> Available data
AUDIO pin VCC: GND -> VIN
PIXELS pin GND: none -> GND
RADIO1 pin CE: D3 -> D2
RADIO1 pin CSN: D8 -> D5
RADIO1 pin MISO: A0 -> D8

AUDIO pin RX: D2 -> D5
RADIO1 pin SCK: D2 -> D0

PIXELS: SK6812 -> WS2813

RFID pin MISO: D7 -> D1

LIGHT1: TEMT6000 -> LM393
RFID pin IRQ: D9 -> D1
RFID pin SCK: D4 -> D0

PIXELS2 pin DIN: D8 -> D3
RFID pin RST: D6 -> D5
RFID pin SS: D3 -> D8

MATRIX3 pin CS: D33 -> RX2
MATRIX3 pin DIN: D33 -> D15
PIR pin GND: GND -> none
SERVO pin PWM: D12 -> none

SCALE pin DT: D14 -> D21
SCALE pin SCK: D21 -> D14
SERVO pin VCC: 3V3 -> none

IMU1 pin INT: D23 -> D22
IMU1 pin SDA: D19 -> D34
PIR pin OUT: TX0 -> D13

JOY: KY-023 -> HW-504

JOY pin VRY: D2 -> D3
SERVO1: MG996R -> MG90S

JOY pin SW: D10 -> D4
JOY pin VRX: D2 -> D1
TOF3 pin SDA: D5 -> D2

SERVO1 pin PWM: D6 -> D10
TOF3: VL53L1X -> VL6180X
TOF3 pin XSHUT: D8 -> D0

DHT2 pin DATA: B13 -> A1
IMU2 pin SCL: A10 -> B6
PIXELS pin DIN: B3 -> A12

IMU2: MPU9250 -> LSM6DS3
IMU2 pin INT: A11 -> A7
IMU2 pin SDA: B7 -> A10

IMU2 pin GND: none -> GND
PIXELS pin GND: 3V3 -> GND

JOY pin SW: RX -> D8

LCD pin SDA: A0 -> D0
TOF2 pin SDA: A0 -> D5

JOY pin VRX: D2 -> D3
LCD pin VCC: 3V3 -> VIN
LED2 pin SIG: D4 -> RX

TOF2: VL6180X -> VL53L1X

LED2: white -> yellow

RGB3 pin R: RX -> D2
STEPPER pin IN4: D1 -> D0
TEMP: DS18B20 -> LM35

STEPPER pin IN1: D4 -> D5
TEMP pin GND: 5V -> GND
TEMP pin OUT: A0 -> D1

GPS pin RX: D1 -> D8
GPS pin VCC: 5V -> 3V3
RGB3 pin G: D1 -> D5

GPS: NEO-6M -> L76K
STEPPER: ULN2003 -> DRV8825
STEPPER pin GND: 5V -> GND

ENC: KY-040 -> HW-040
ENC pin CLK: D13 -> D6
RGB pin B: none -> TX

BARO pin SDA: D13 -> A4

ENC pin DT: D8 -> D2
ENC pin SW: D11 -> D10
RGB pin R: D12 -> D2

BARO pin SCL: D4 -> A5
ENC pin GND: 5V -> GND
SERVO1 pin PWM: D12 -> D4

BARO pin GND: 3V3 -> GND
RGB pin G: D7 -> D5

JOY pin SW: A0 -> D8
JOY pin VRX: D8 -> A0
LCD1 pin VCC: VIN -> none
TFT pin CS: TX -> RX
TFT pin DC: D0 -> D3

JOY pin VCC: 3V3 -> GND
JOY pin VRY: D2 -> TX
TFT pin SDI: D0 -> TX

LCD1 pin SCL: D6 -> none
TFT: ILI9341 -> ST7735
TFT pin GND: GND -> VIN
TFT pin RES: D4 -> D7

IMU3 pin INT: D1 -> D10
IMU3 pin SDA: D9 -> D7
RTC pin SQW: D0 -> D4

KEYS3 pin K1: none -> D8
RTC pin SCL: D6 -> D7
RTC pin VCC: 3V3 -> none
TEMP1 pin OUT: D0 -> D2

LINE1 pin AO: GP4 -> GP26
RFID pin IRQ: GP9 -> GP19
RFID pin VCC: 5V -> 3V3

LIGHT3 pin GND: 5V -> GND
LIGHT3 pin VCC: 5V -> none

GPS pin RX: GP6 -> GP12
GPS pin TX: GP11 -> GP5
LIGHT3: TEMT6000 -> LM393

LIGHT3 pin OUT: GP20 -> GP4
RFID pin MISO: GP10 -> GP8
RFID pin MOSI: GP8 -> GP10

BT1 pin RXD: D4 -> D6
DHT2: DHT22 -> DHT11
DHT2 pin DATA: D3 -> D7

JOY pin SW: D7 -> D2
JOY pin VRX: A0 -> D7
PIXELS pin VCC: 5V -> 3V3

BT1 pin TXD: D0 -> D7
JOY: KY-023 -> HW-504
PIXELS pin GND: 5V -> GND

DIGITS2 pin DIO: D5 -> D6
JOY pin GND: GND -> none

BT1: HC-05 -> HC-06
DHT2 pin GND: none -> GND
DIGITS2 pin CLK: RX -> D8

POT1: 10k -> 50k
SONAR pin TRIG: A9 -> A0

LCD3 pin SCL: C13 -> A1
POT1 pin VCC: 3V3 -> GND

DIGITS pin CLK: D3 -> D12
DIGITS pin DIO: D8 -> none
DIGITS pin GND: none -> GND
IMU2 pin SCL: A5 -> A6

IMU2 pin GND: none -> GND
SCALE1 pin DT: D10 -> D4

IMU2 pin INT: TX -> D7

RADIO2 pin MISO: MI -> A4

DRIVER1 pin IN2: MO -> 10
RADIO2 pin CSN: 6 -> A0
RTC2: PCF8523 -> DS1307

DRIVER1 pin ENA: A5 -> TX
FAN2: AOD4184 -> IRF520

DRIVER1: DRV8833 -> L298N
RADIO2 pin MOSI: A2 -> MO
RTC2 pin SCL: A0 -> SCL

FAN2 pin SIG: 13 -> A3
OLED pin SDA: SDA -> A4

> What you are asked to do
An exact copy of the lines above between the line holding "JOY pin VRX: D2 -> D3" and the line holding "IMU3 pin SDA: D9 -> D7", inclusive, is the whole answer.

> Answer section
JOY pin VRX: D2 -> D3
LCD pin VCC: 3V3 -> VIN
LED2 pin SIG: D4 -> RX

TOF2: VL6180X -> VL53L1X

LED2: white -> yellow

RGB3 pin R: RX -> D2
STEPPER pin IN4: D1 -> D0
TEMP: DS18B20 -> LM35

STEPPER pin IN1: D4 -> D5
TEMP pin GND: 5V -> GND
TEMP pin OUT: A0 -> D1

GPS pin RX: D1 -> D8
GPS pin VCC: 5V -> 3V3
RGB3 pin G: D1 -> D5

GPS: NEO-6M -> L76K
STEPPER: ULN2003 -> DRV8825
STEPPER pin GND: 5V -> GND

ENC: KY-040 -> HW-040
ENC pin CLK: D13 -> D6
RGB pin B: none -> TX

BARO pin SDA: D13 -> A4

ENC pin DT: D8 -> D2
ENC pin SW: D11 -> D10
RGB pin R: D12 -> D2

BARO pin SCL: D4 -> A5
ENC pin GND: 5V -> GND
SERVO1 pin PWM: D12 -> D4

BARO pin GND: 3V3 -> GND
RGB pin G: D7 -> D5

JOY pin SW: A0 -> D8
JOY pin VRX: D8 -> A0
LCD1 pin VCC: VIN -> none
TFT pin CS: TX -> RX
TFT pin DC: D0 -> D3

JOY pin VCC: 3V3 -> GND
JOY pin VRY: D2 -> TX
TFT pin SDI: D0 -> TX

LCD1 pin SCL: D6 -> none
TFT: ILI9341 -> ST7735
TFT pin GND: GND -> VIN
TFT pin RES: D4 -> D7

IMU3 pin INT: D1 -> D10
IMU3 pin SDA: D9 -> D7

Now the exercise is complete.